**What you will do:** Copy each record exactly and skip its pictures.

[[ Input records, beginning ]]

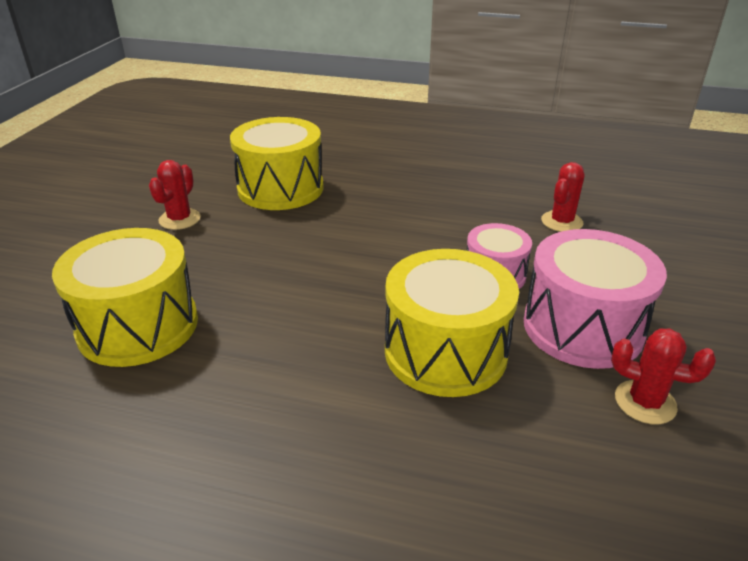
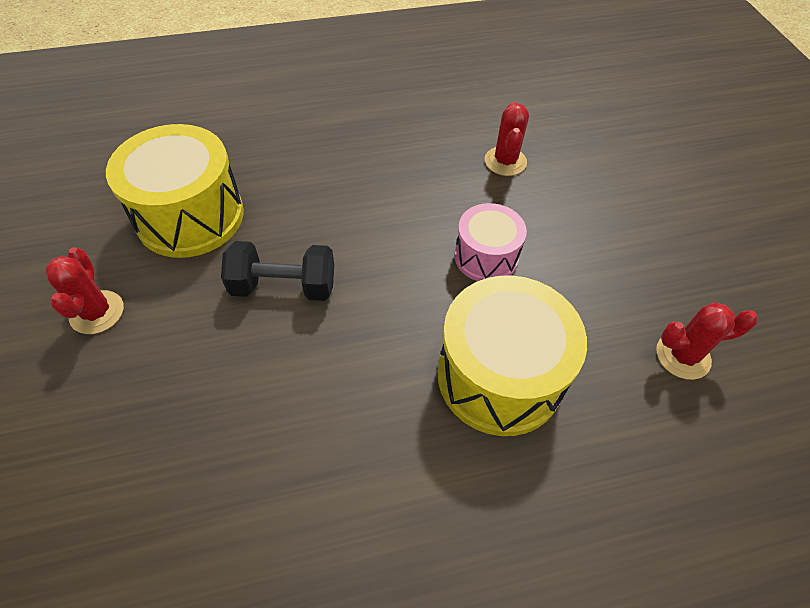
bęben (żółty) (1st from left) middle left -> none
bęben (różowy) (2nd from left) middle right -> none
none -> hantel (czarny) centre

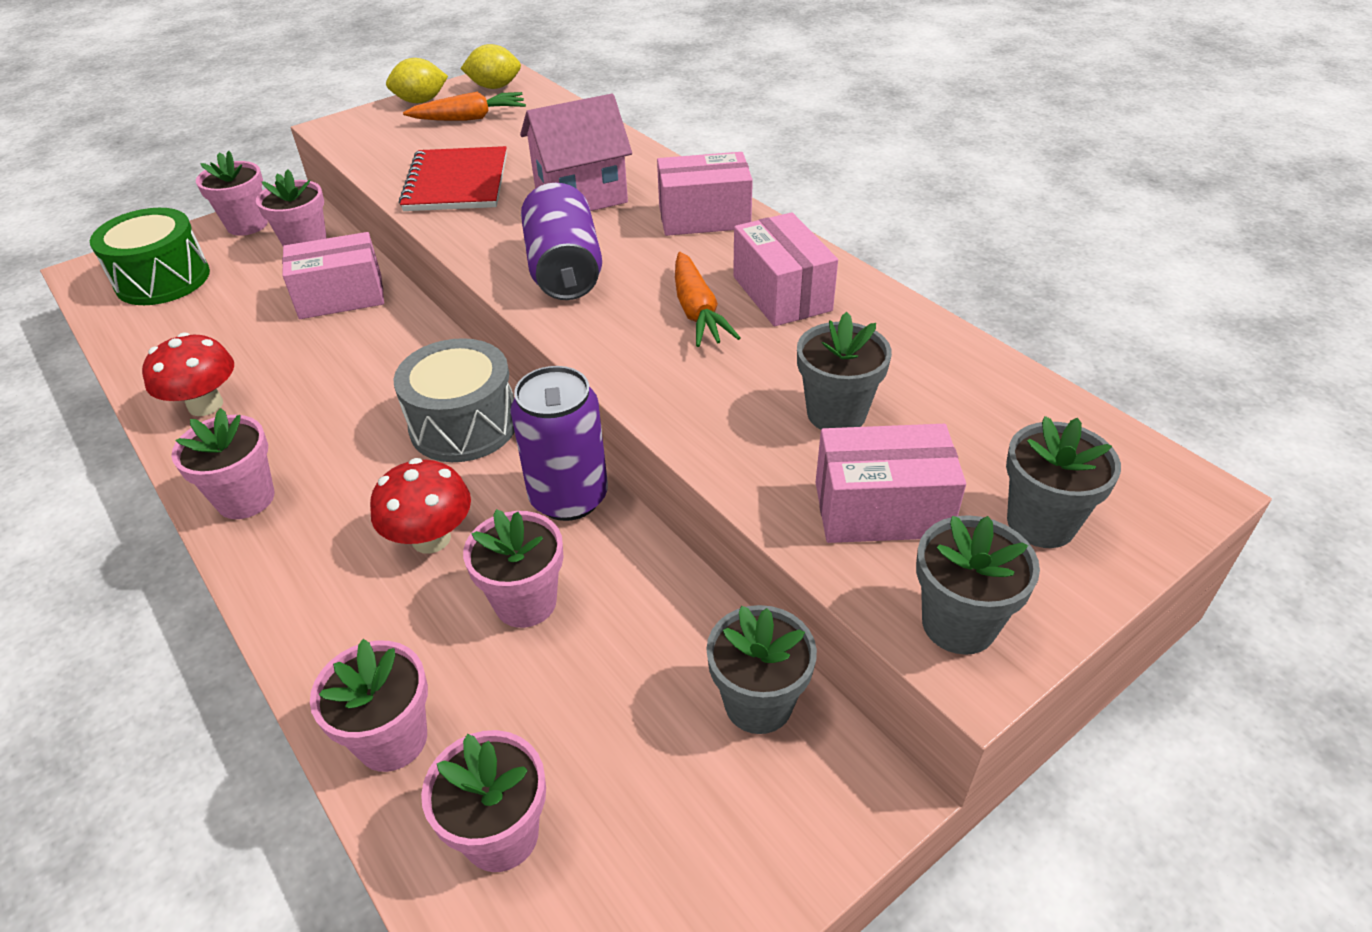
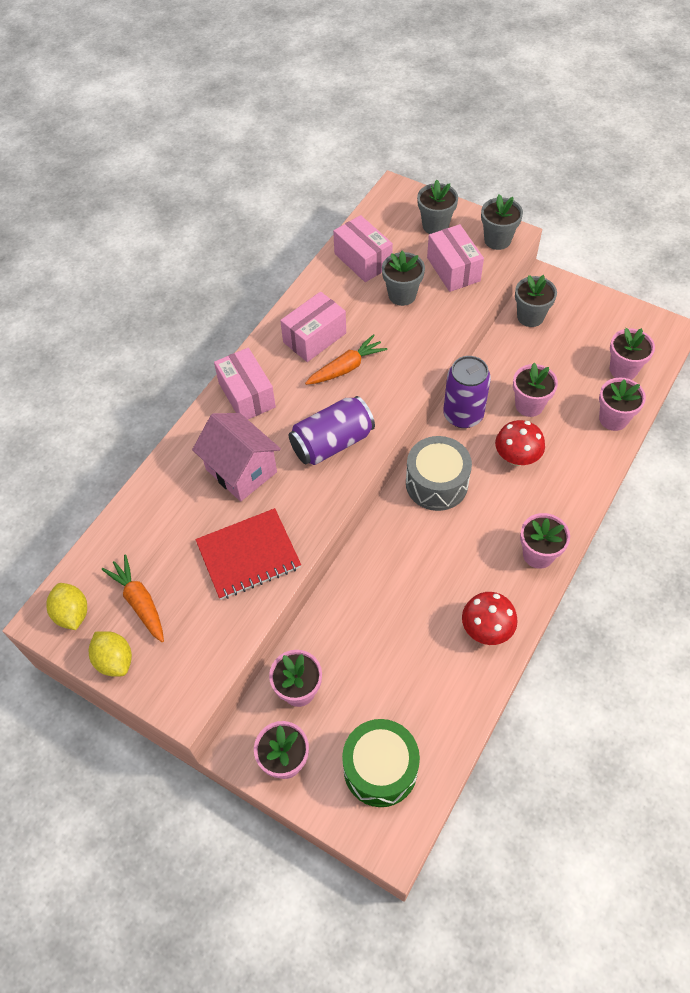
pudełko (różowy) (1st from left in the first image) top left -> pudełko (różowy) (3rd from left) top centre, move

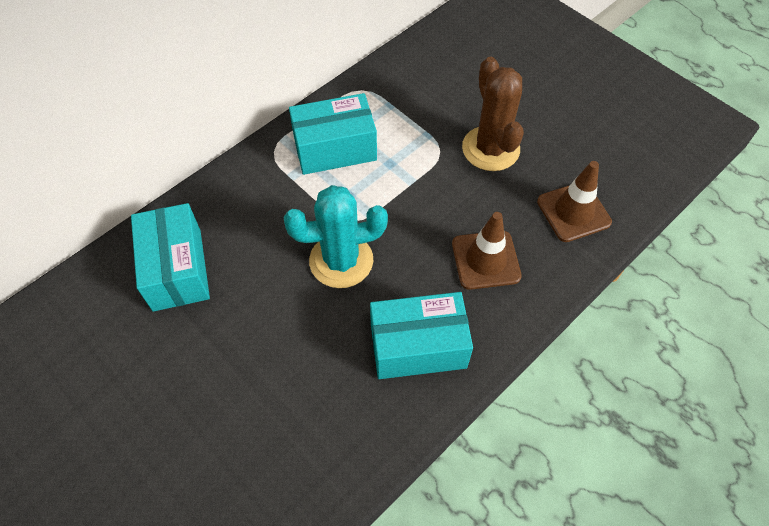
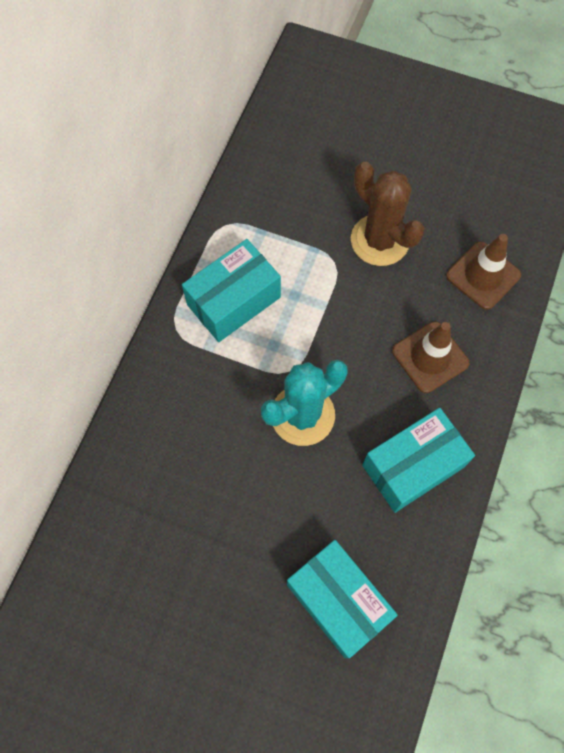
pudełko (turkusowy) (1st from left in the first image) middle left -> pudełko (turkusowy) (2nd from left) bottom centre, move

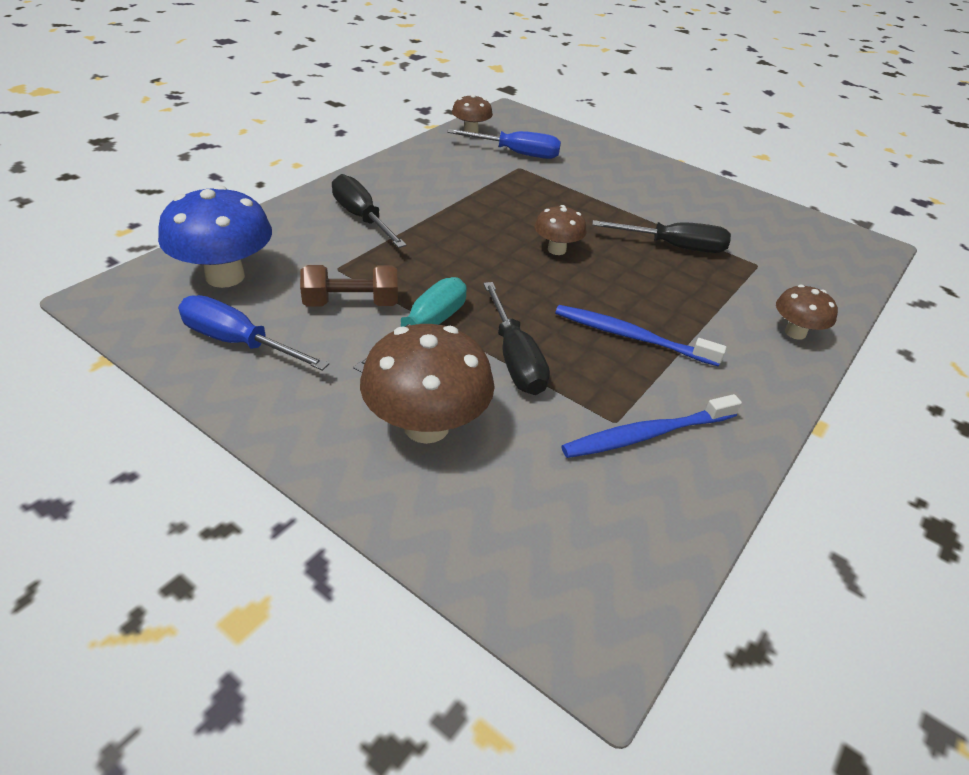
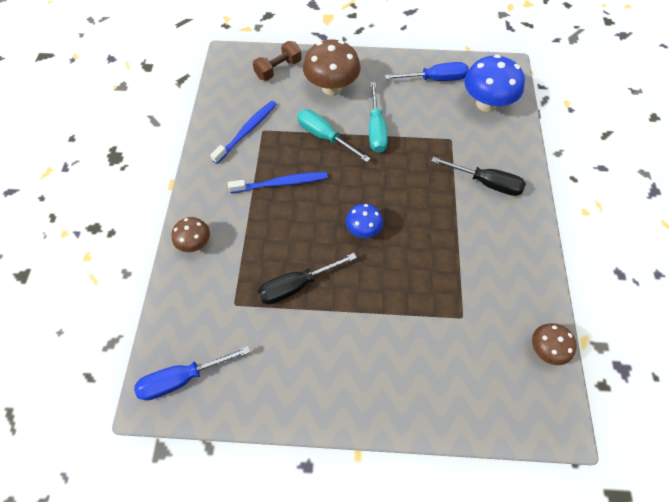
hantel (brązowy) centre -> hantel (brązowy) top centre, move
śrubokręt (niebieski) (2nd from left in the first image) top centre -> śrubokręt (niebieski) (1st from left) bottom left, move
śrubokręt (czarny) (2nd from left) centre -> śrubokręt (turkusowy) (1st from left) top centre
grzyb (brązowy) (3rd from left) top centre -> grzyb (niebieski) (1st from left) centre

[[ Input records, end ]]

**Response box:**
bęben (żółty) (1st from left) middle left -> none
bęben (różowy) (2nd from left) middle right -> none
none -> hantel (czarny) centre

pudełko (różowy) (1st from left in the first image) top left -> pudełko (różowy) (3rd from left) top centre, move

pudełko (turkusowy) (1st from left in the first image) middle left -> pudełko (turkusowy) (2nd from left) bottom centre, move

hantel (brązowy) centre -> hantel (brązowy) top centre, move
śrubokręt (niebieski) (2nd from left in the first image) top centre -> śrubokręt (niebieski) (1st from left) bottom left, move
śrubokręt (czarny) (2nd from left) centre -> śrubokręt (turkusowy) (1st from left) top centre
grzyb (brązowy) (3rd from left) top centre -> grzyb (niebieski) (1st from left) centre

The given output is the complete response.